**Input records**.
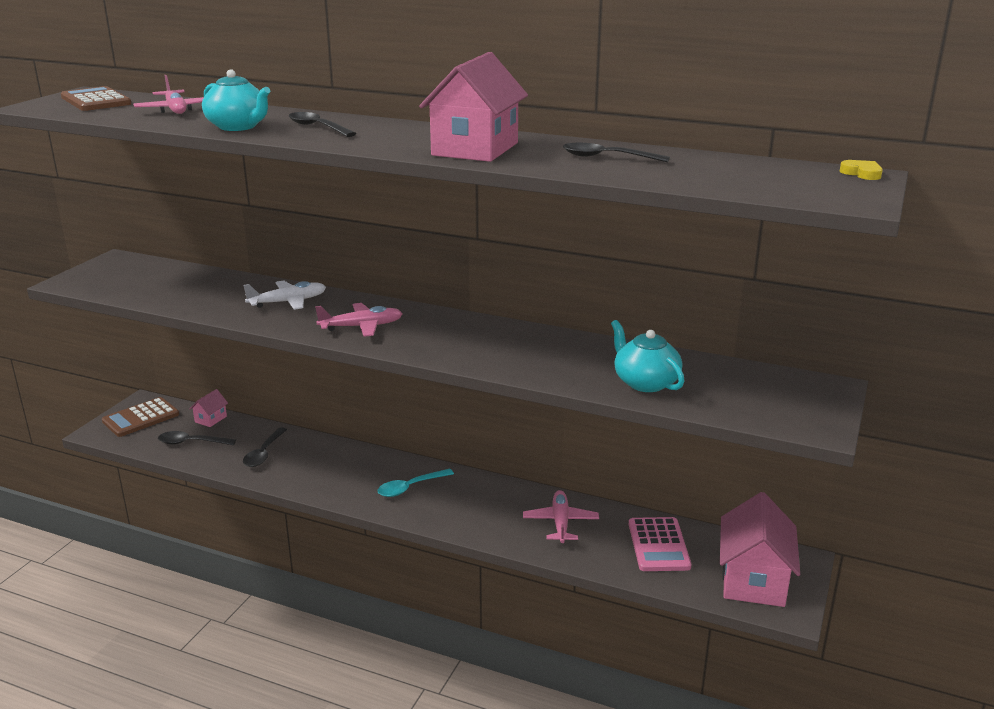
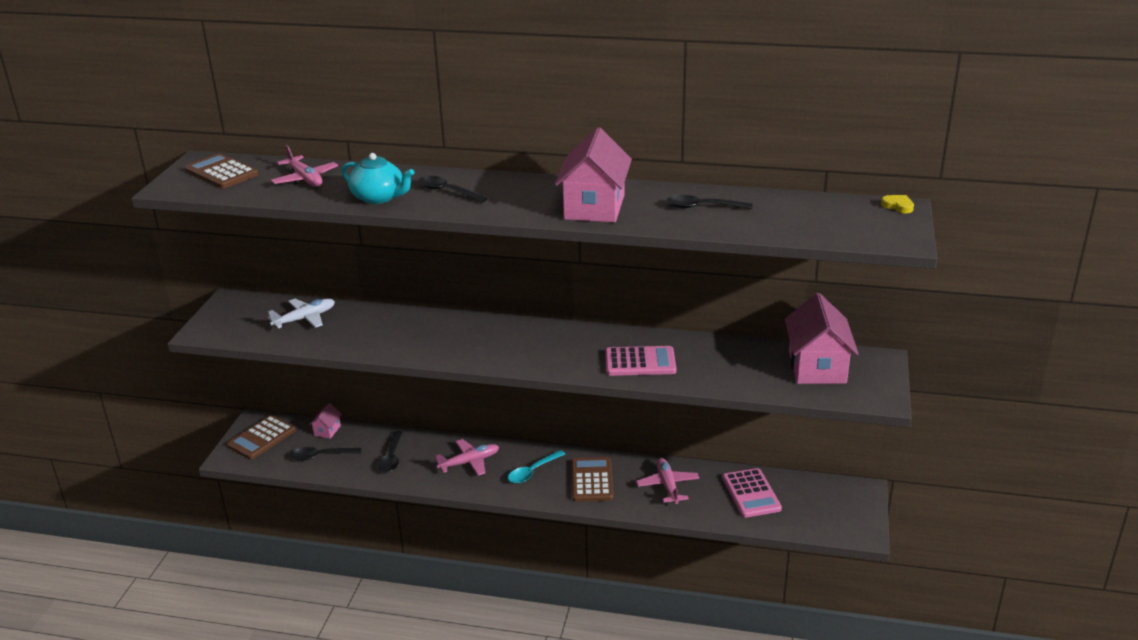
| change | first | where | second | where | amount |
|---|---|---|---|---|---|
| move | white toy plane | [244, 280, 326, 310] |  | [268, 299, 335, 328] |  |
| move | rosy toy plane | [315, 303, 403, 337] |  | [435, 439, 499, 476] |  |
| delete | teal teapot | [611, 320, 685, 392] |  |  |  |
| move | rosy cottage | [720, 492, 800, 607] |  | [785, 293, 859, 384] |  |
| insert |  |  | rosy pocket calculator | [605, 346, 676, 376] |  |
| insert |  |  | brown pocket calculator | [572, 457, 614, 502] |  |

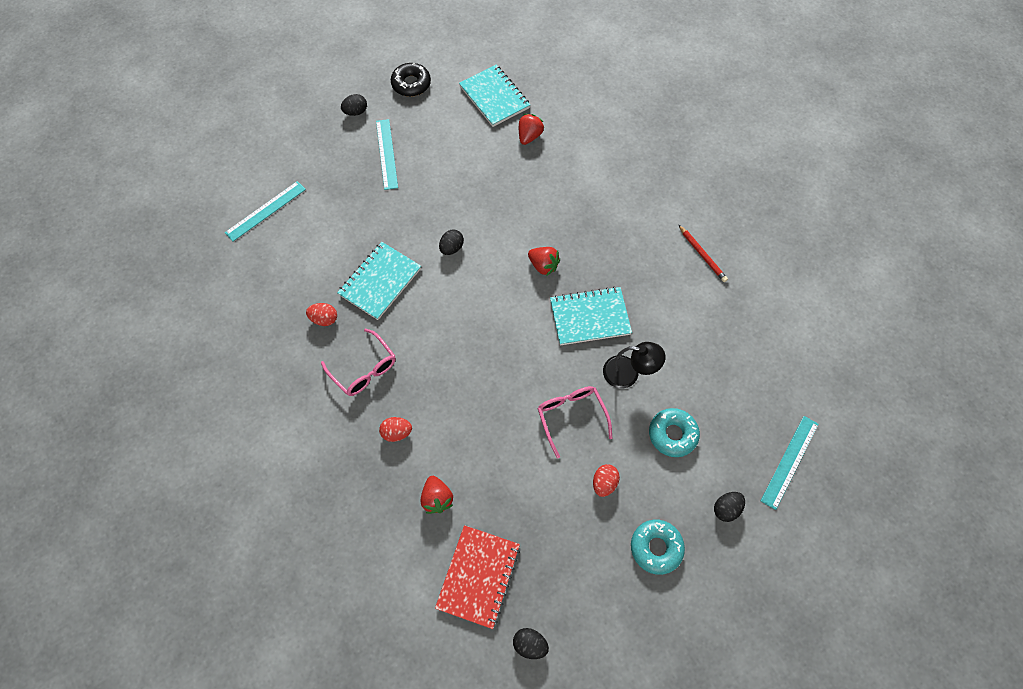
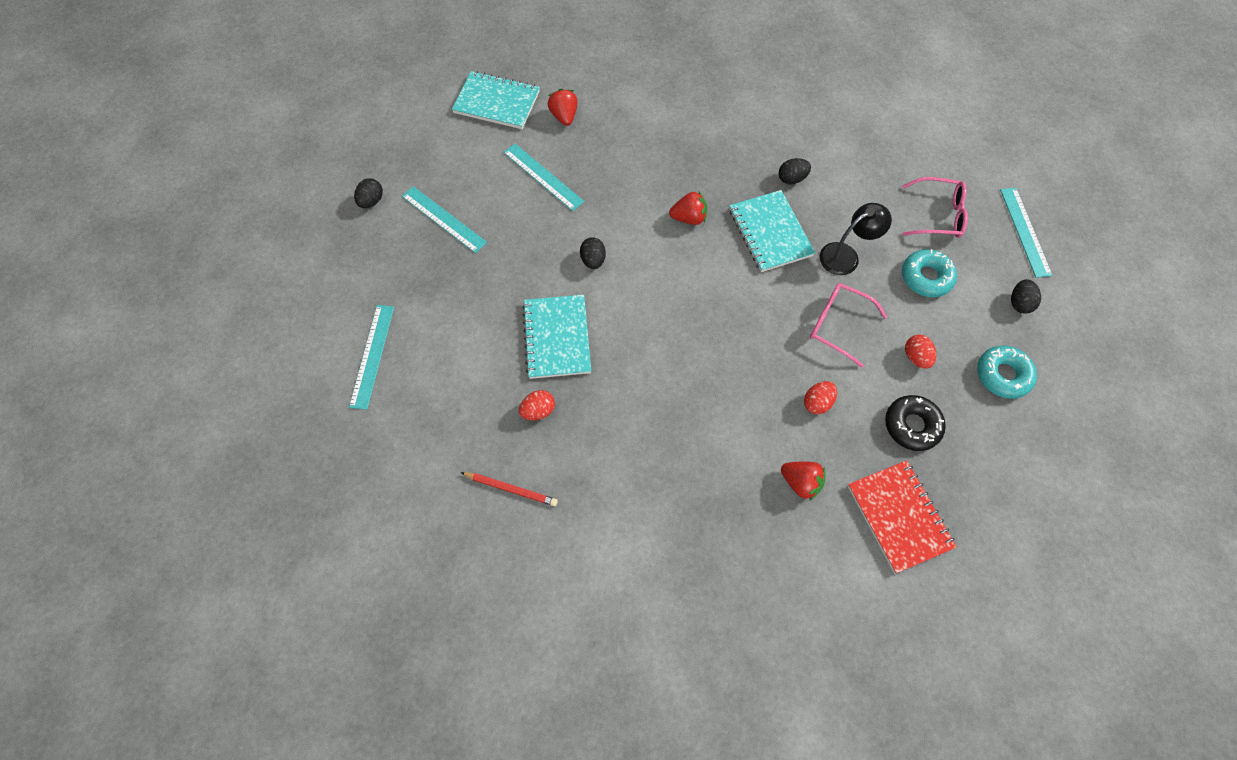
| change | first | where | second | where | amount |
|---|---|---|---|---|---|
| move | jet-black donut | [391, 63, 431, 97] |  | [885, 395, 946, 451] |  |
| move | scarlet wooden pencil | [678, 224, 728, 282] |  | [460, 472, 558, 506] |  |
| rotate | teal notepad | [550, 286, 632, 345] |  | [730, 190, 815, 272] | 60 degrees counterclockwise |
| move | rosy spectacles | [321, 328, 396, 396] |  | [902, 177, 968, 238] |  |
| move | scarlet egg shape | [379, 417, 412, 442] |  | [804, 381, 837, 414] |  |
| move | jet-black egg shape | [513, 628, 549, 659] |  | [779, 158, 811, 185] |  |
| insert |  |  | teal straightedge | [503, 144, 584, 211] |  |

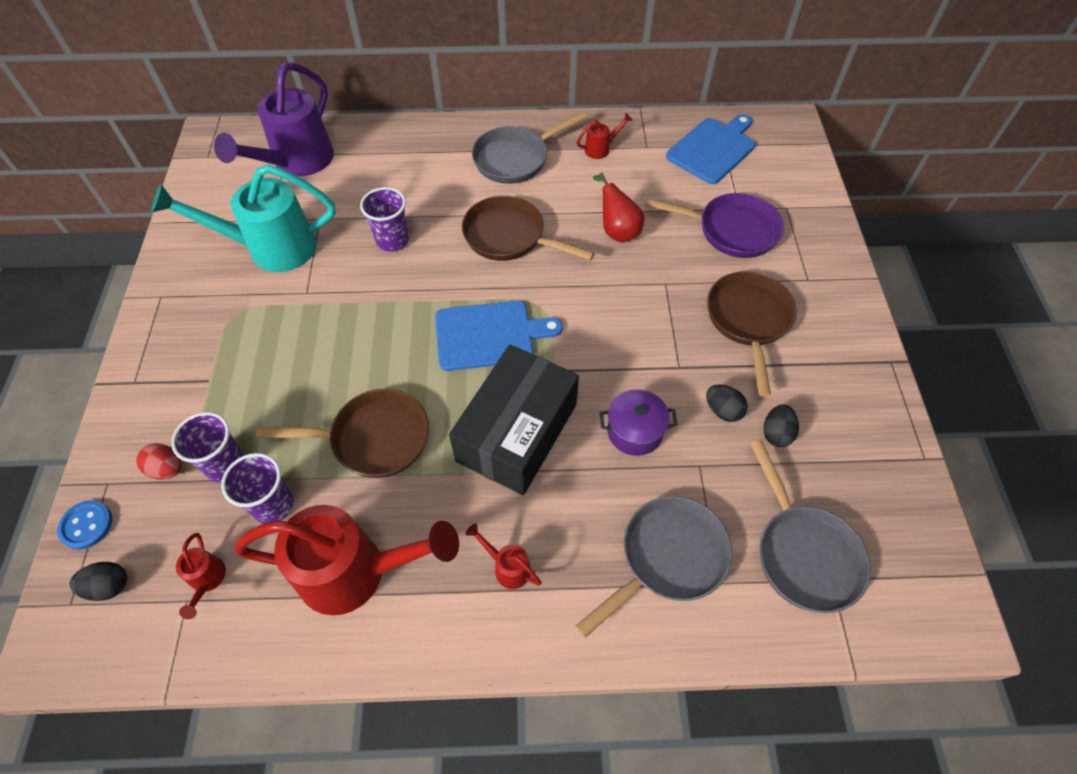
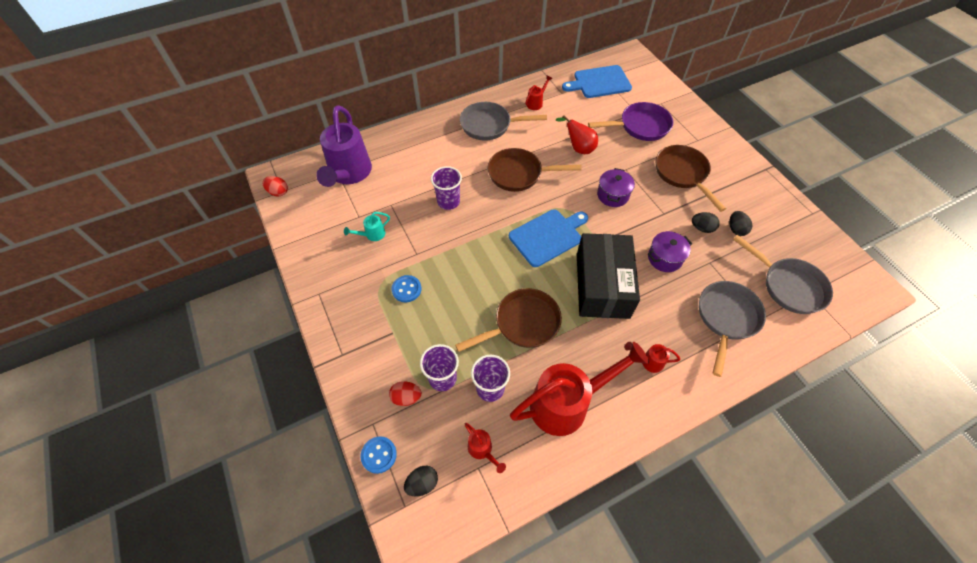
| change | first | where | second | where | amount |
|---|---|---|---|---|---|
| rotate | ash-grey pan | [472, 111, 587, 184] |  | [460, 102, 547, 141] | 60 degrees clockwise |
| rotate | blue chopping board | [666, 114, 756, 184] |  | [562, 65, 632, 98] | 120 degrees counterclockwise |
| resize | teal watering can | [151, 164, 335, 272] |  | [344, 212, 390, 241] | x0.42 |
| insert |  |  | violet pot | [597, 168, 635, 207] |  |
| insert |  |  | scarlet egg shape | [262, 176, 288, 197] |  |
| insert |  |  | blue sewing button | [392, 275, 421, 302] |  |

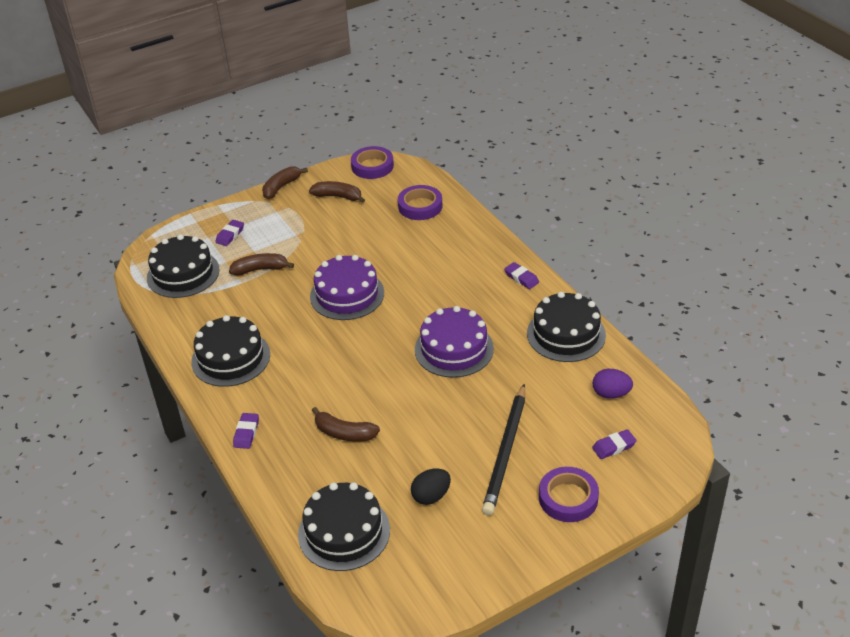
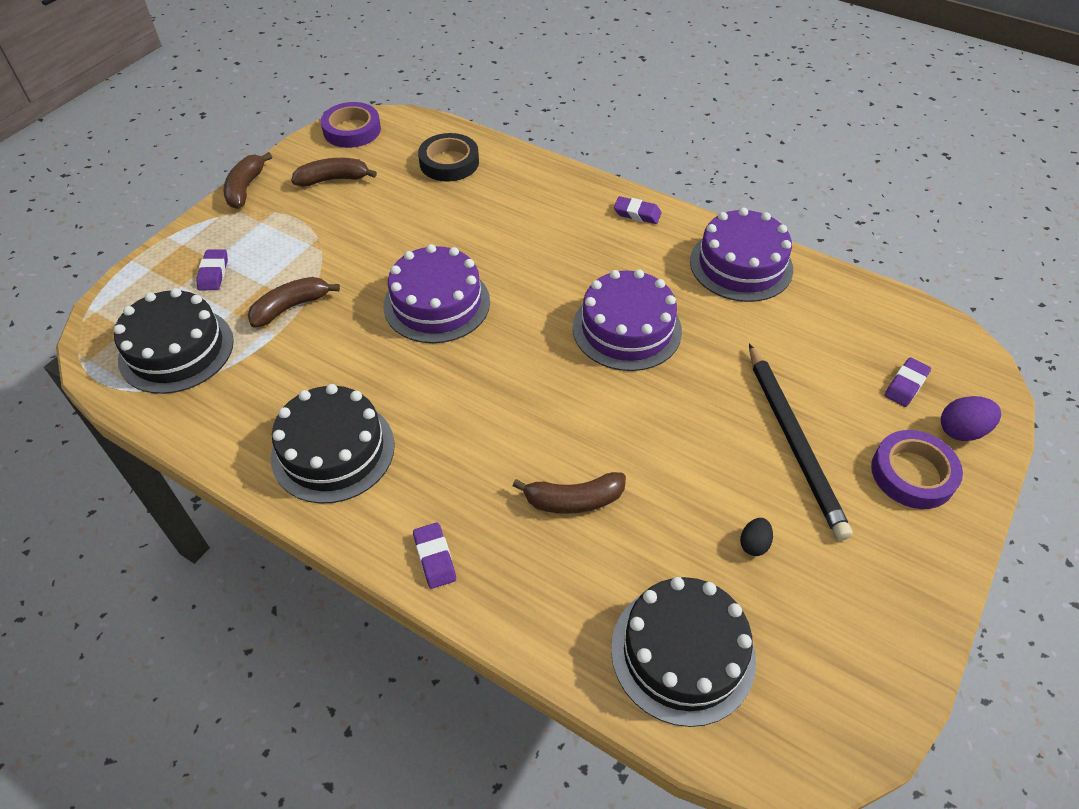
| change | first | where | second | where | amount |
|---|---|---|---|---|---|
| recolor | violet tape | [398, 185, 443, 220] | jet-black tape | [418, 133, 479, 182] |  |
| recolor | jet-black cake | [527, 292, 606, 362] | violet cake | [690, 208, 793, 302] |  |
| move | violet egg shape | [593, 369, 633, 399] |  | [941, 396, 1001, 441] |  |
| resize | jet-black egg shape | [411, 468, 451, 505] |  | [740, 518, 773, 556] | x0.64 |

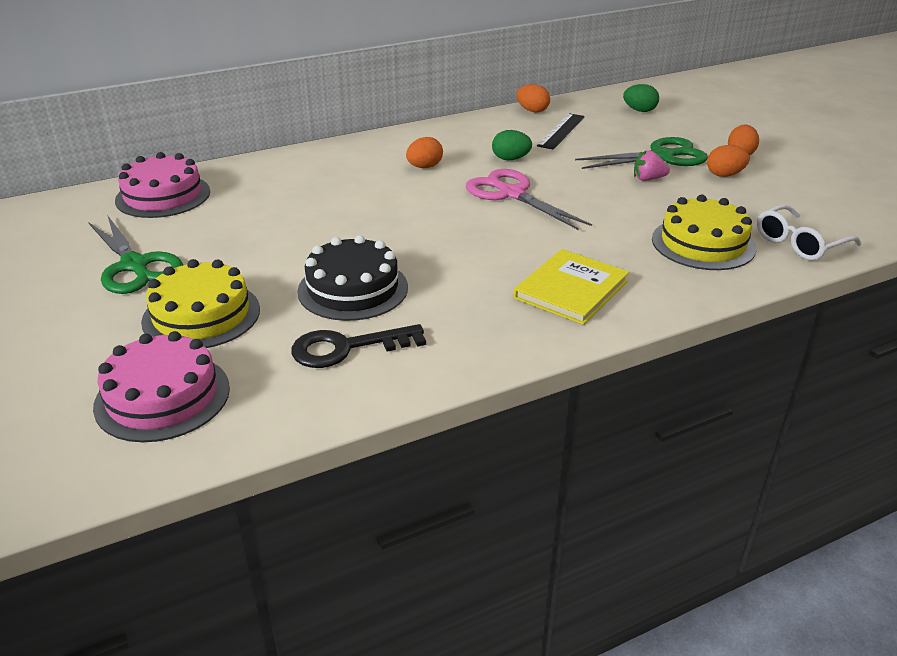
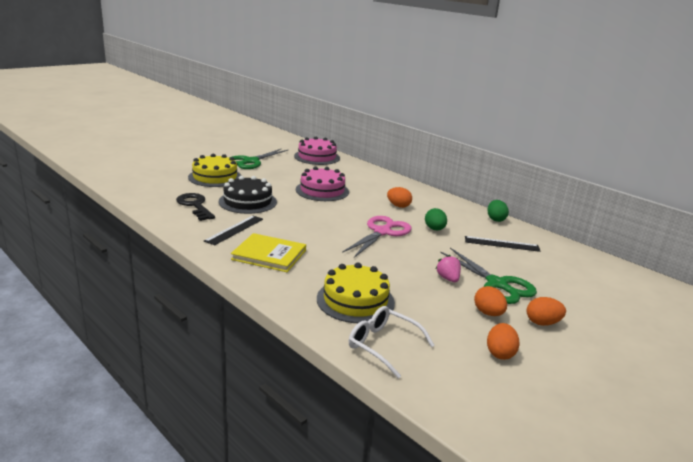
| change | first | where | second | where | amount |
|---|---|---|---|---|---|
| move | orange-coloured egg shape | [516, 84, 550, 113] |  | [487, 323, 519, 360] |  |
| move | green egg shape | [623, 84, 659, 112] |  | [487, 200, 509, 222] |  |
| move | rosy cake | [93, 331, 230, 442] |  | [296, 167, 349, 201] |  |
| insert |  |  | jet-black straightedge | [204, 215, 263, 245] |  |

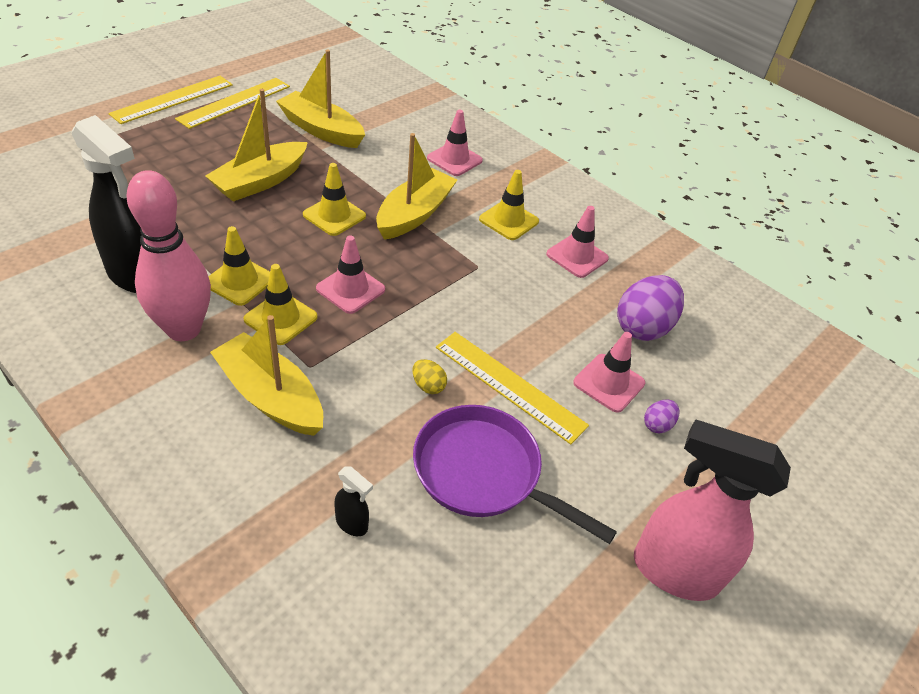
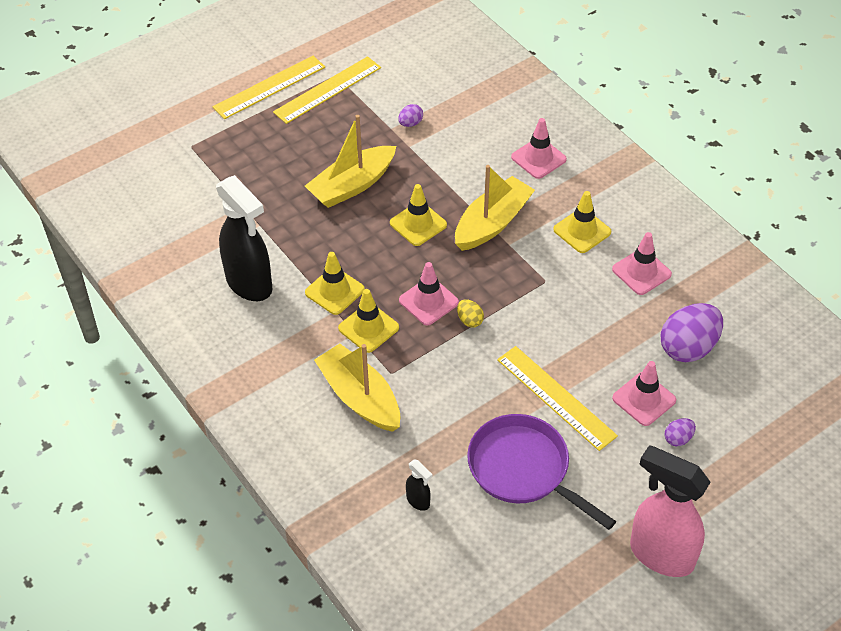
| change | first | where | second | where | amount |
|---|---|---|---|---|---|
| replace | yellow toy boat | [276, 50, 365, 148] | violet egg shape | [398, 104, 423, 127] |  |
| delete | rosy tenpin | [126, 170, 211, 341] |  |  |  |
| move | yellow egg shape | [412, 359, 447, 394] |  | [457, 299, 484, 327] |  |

**Exercise brief**. Write out again exactly the lines from the start of the data above through the line containing "rosy pocket calculator", inclusive, excluding any pictures.

**Solved exercise**.
| change | first | where | second | where | amount |
|---|---|---|---|---|---|
| move | white toy plane | [244, 280, 326, 310] |  | [268, 299, 335, 328] |  |
| move | rosy toy plane | [315, 303, 403, 337] |  | [435, 439, 499, 476] |  |
| delete | teal teapot | [611, 320, 685, 392] |  |  |  |
| move | rosy cottage | [720, 492, 800, 607] |  | [785, 293, 859, 384] |  |
| insert |  |  | rosy pocket calculator | [605, 346, 676, 376] |  |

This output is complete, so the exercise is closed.